• Your instructions: The copy should run from the line containing "C2: 33nF (GND, X1) -> 150pF (GND, X1)" through the last line of the entries below, exactly as written, with pictures omitted.

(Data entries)
+ + +
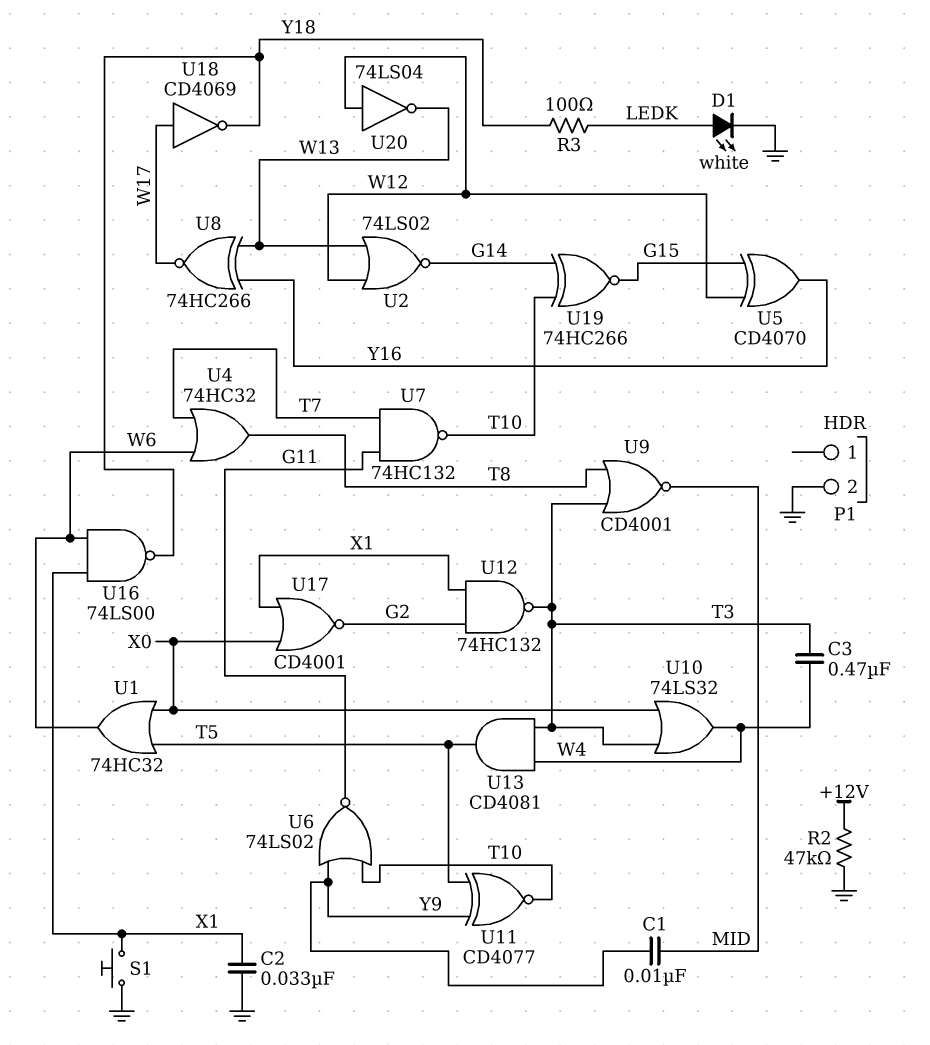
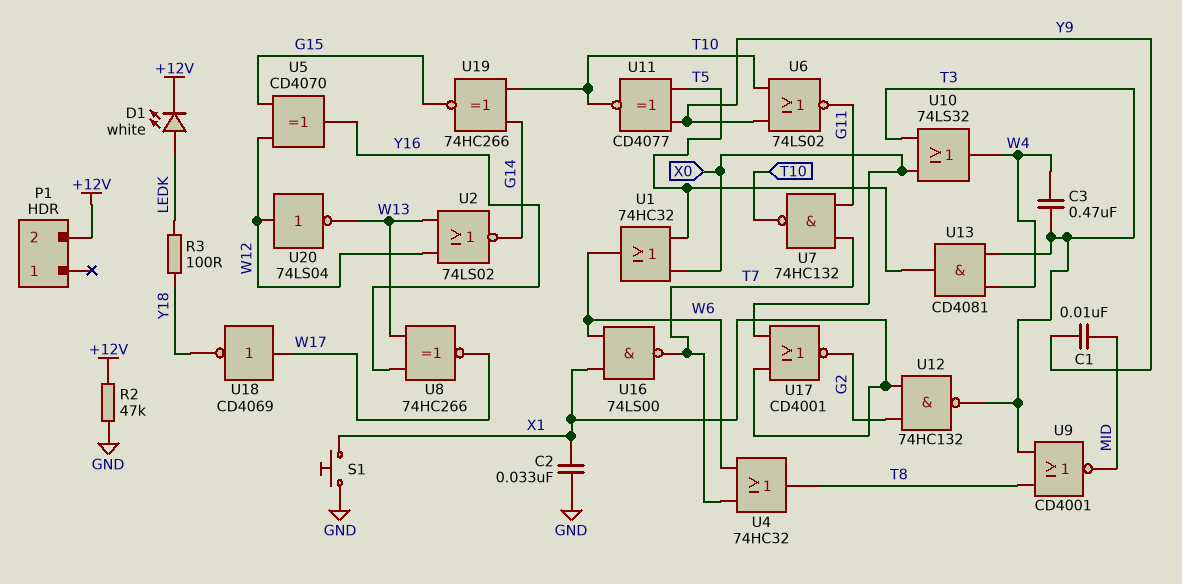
D1: LED white (A LEDK, K GND) -> LED white (A LEDK, K +12V)
P1 pin 2: GND -> +12V
U16: NAND 74LS00 (in W6, in X1, out Y18) -> NAND 74LS00 (in W6, in X1, out T7)

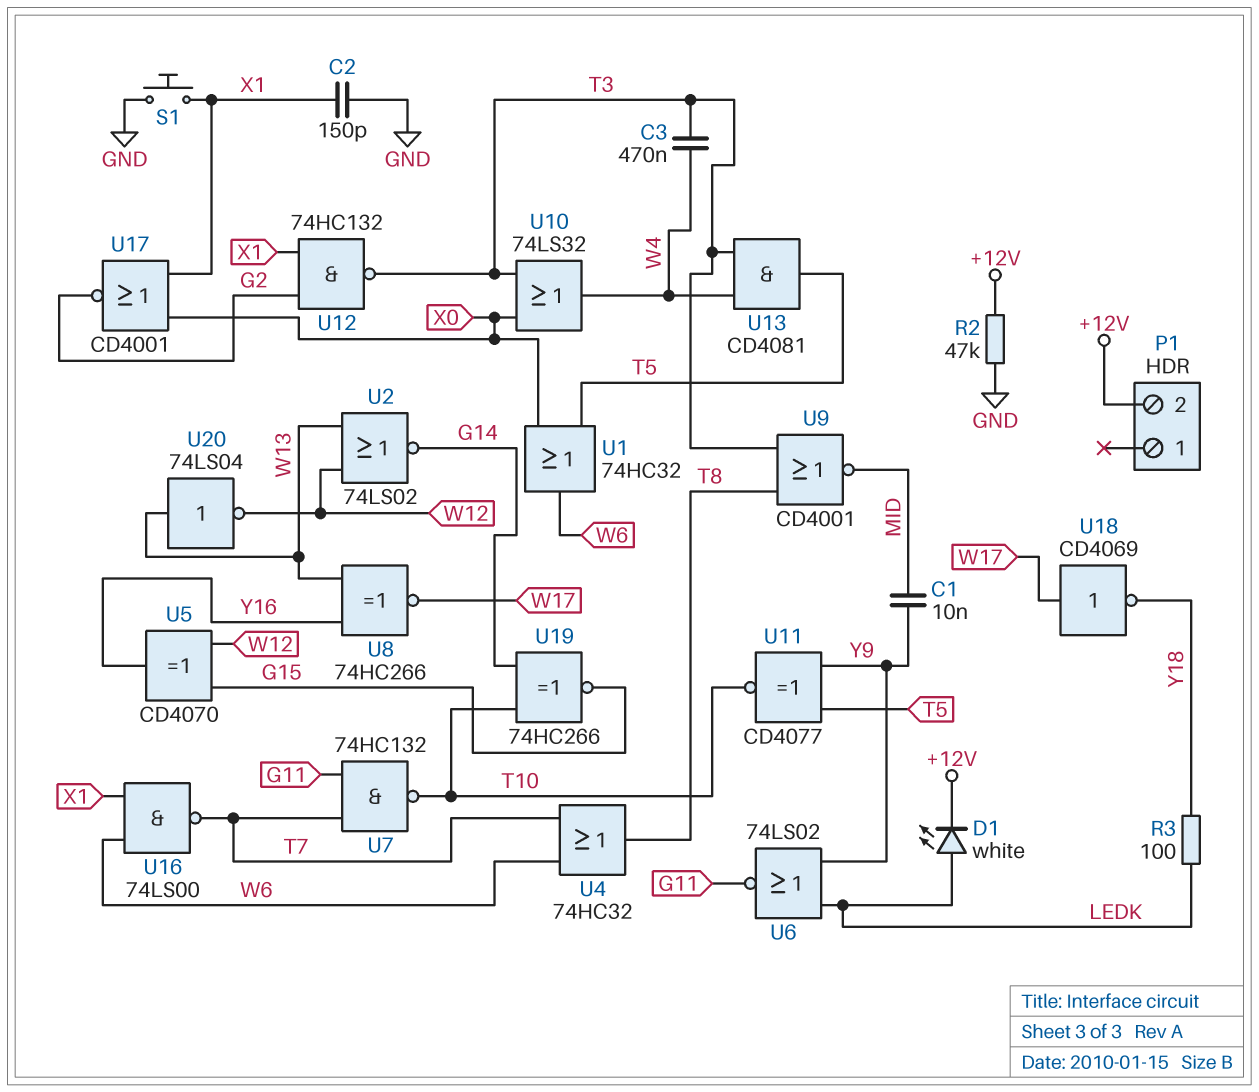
C2: 33nF (GND, X1) -> 150pF (GND, X1)
U6: NOR 74LS02 (in T10, in Y9, out G11) -> NOR 74LS02 (in LEDK, in Y9, out G11)
U20: NOT 74LS04 (in W12, out W13) -> NOT 74LS04 (in W13, out W12)

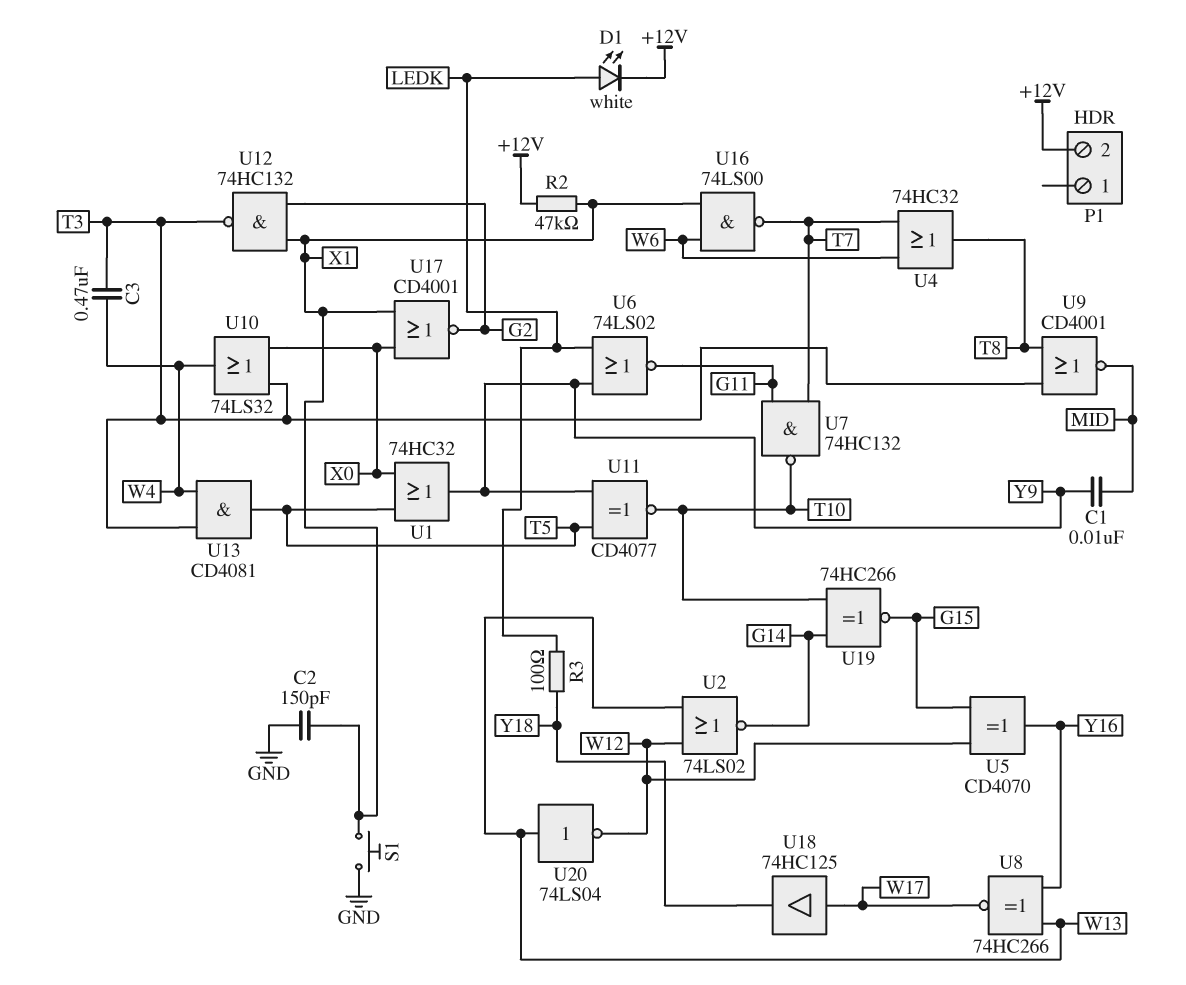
R2: 47k (+12V, GND) -> 47k (+12V, X1)
U1: OR 74HC32 (in T5, in X0, out W6) -> OR 74HC32 (in T5, in X0, out Y9)
U18: NOT CD4069 (in W17, out Y18) -> buffer 74HC125 (in W17, out Y18)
+ + +
• Result for this exercise:
C2: 33nF (GND, X1) -> 150pF (GND, X1)
U6: NOR 74LS02 (in T10, in Y9, out G11) -> NOR 74LS02 (in LEDK, in Y9, out G11)
U20: NOT 74LS04 (in W12, out W13) -> NOT 74LS04 (in W13, out W12)

R2: 47k (+12V, GND) -> 47k (+12V, X1)
U1: OR 74HC32 (in T5, in X0, out W6) -> OR 74HC32 (in T5, in X0, out Y9)
U18: NOT CD4069 (in W17, out Y18) -> buffer 74HC125 (in W17, out Y18)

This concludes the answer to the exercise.